• RECORDS FOR THE TASK

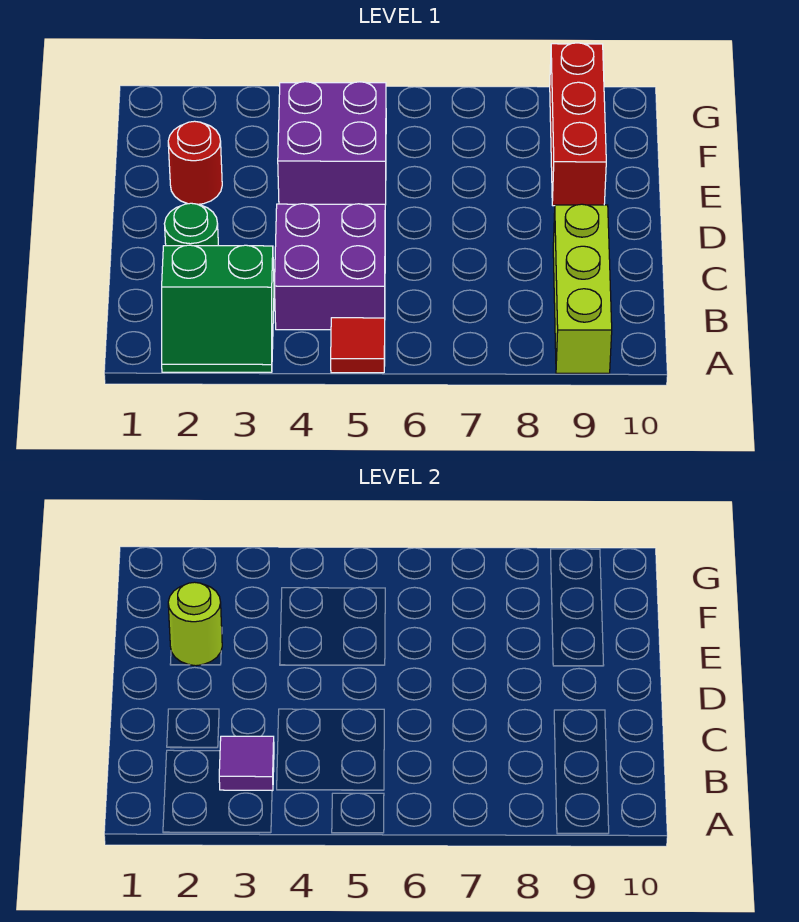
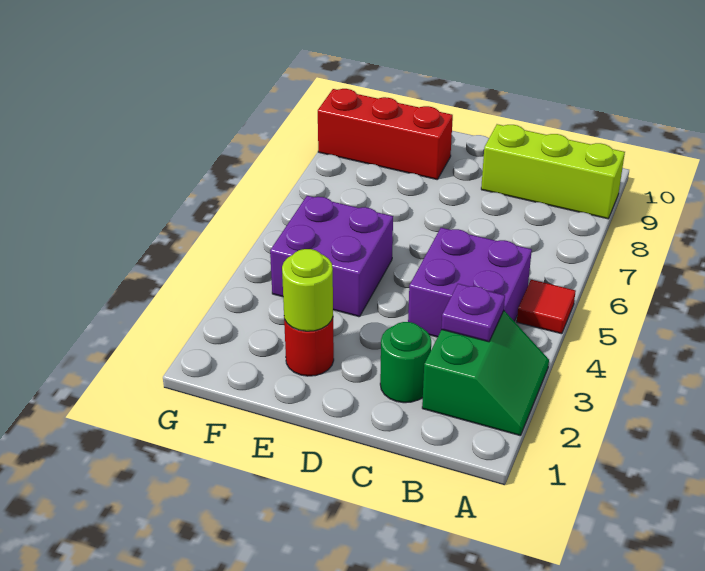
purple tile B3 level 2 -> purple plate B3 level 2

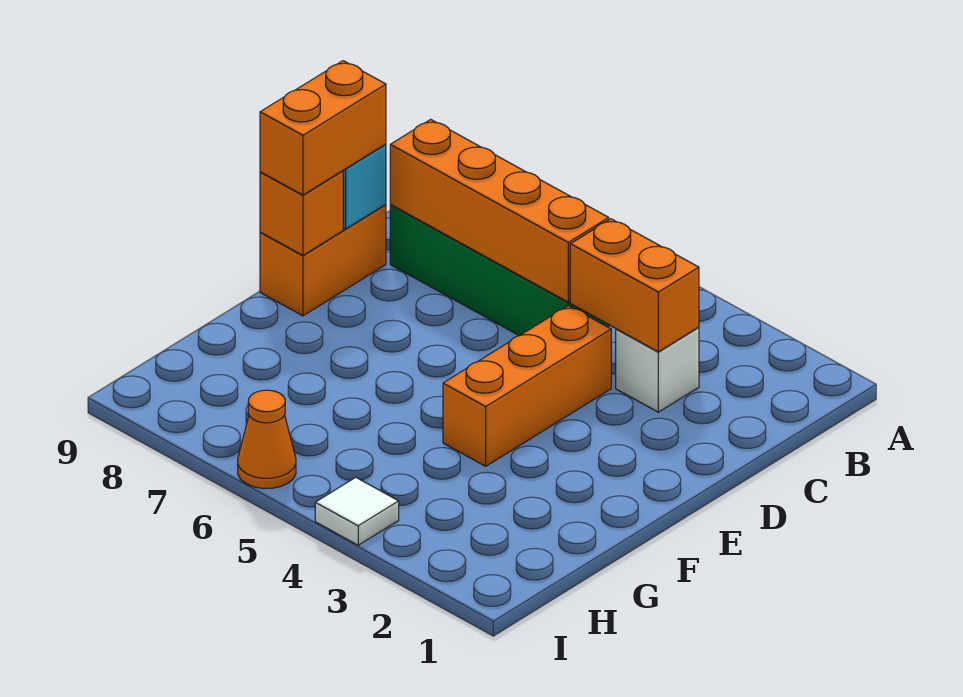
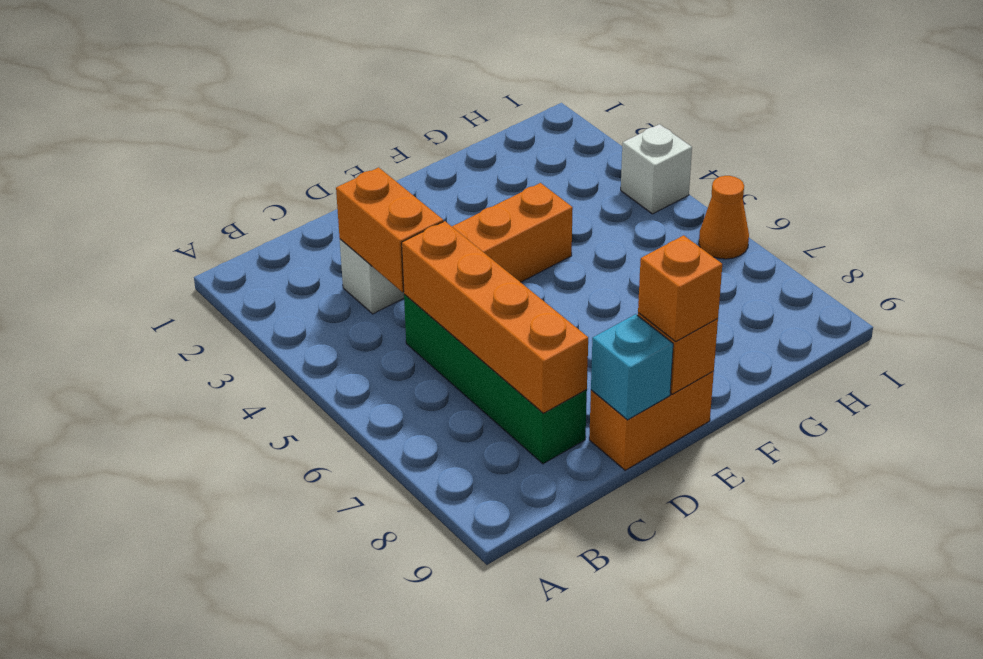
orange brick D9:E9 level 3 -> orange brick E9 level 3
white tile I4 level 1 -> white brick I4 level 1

* * *

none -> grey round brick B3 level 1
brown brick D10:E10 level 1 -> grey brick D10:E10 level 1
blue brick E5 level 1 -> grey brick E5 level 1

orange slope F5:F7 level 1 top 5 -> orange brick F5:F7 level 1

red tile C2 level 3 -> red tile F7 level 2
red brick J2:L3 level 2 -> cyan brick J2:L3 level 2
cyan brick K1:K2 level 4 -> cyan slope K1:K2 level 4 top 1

==

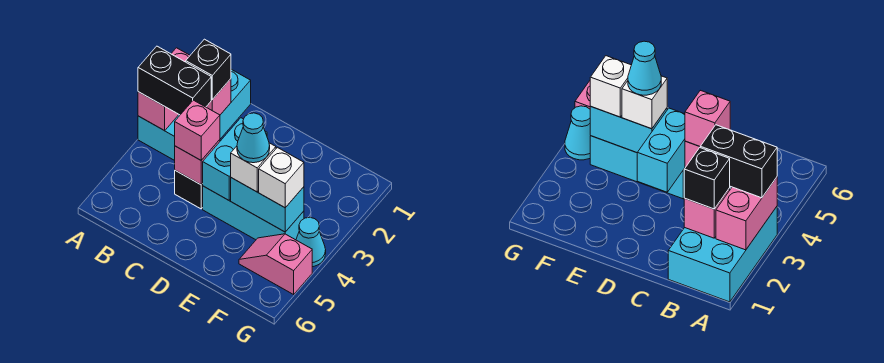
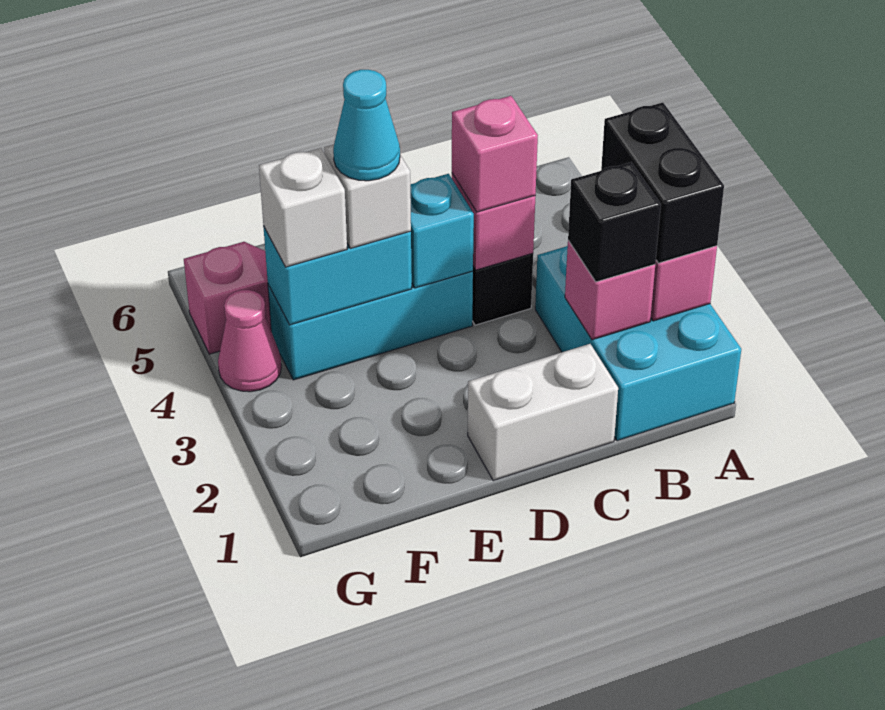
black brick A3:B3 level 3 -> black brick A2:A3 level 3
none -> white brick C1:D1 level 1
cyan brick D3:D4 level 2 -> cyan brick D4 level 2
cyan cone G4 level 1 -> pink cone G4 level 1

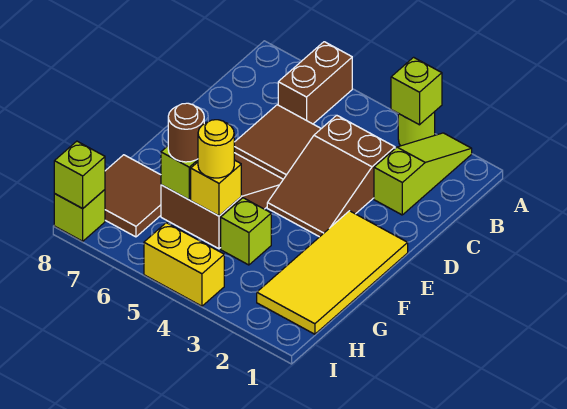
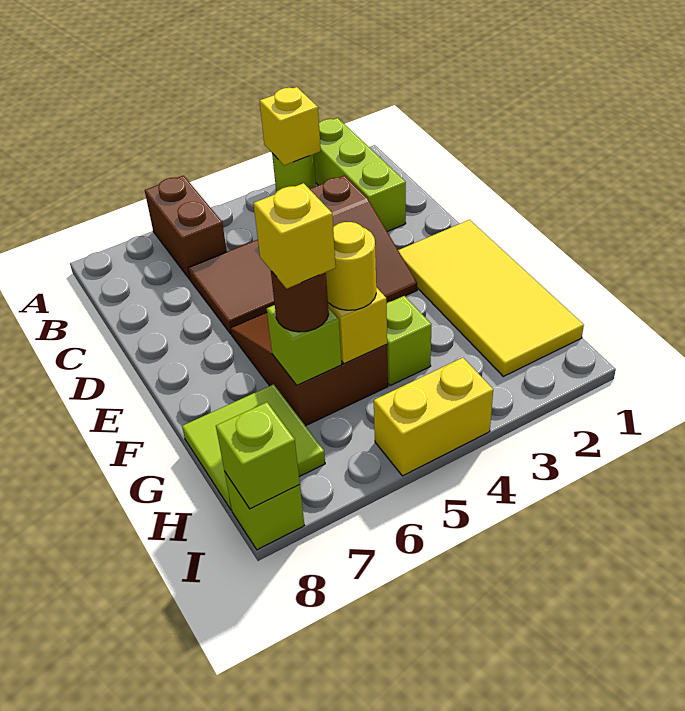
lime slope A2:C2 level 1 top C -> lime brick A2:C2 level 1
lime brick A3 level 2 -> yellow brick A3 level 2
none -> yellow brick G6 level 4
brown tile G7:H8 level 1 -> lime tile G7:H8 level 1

• TO DO
Reproduce, character for character, only the lines of the preceding data that start at the line with "orange slope F5:F7" and end at the line with "cyan brick K1:K2", both included.

• OUTPUT BELOW
orange slope F5:F7 level 1 top 5 -> orange brick F5:F7 level 1

red tile C2 level 3 -> red tile F7 level 2
red brick J2:L3 level 2 -> cyan brick J2:L3 level 2
cyan brick K1:K2 level 4 -> cyan slope K1:K2 level 4 top 1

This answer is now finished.